-- What to work on --
Beginning with the line that contains "grey fish [359,134,431,215]", transcribe every line through the end of the entries exactly as written, and reproduce nothing else.

(Coordinate-based change listings)
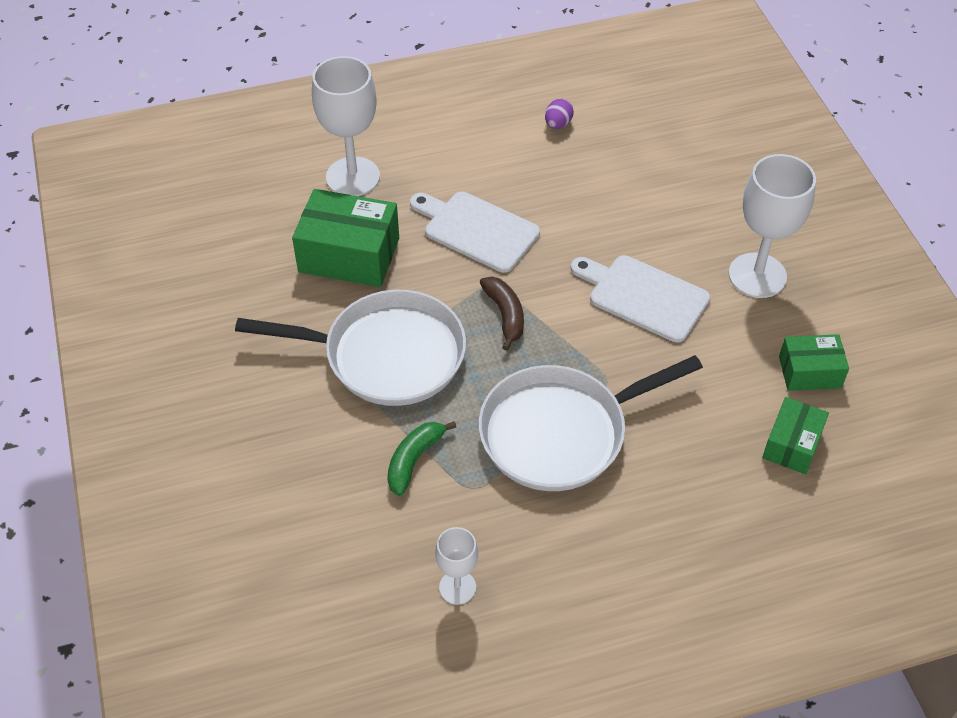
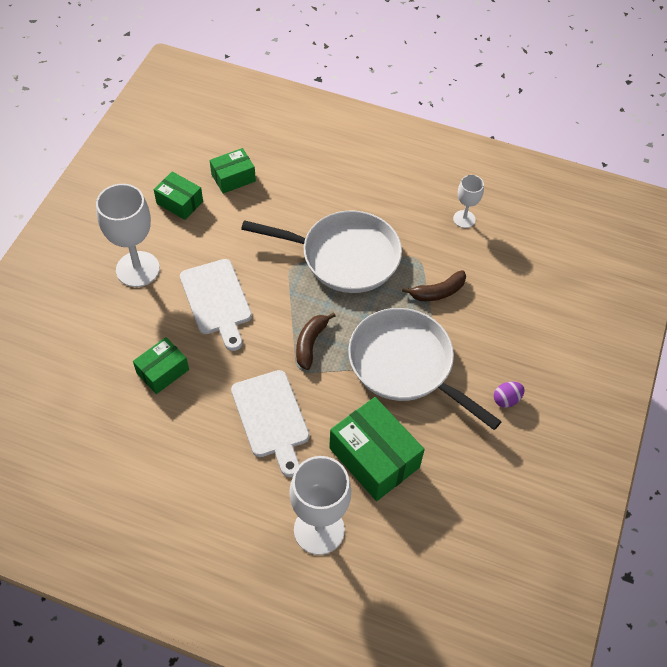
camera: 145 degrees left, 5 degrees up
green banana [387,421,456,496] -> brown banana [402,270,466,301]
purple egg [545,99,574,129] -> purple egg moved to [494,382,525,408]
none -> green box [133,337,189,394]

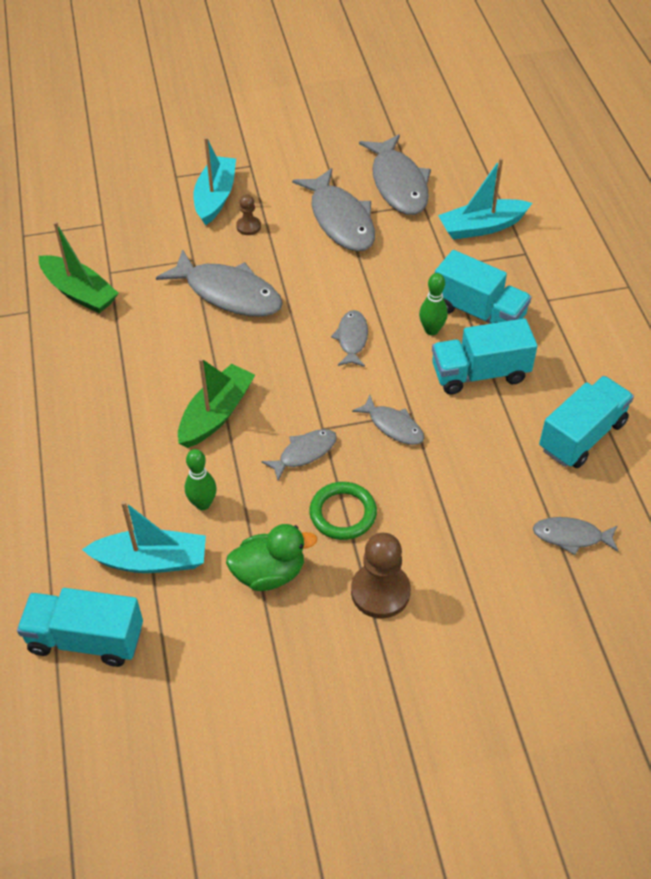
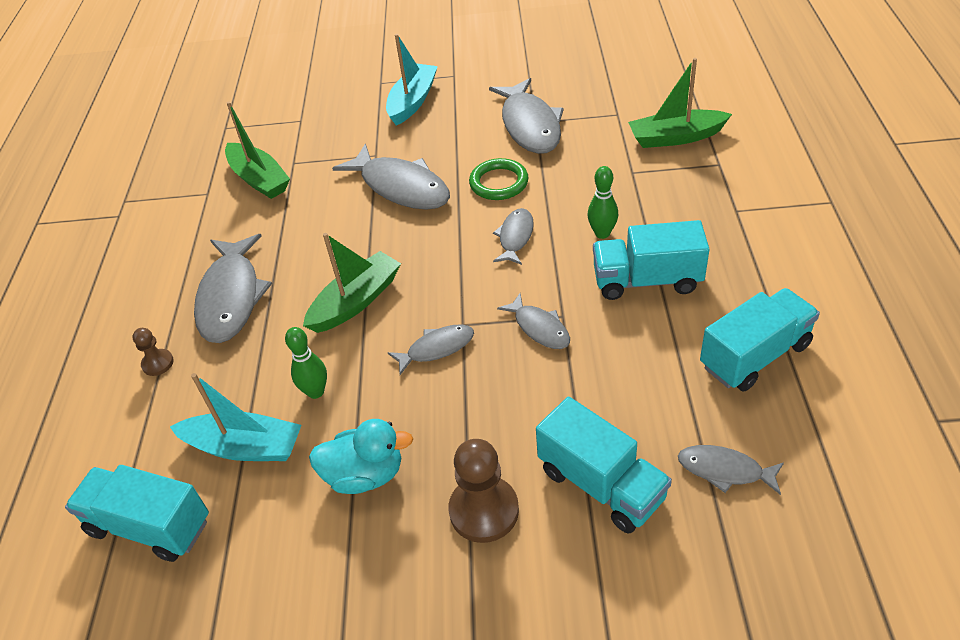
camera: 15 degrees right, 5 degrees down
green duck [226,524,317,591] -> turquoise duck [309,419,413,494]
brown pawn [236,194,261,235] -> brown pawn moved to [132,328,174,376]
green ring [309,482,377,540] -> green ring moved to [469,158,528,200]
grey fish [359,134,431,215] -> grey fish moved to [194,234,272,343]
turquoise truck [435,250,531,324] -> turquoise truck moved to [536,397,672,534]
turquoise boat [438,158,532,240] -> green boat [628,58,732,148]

-- Completed task --
grey fish [359,134,431,215] -> grey fish moved to [194,234,272,343]
turquoise truck [435,250,531,324] -> turquoise truck moved to [536,397,672,534]
turquoise boat [438,158,532,240] -> green boat [628,58,732,148]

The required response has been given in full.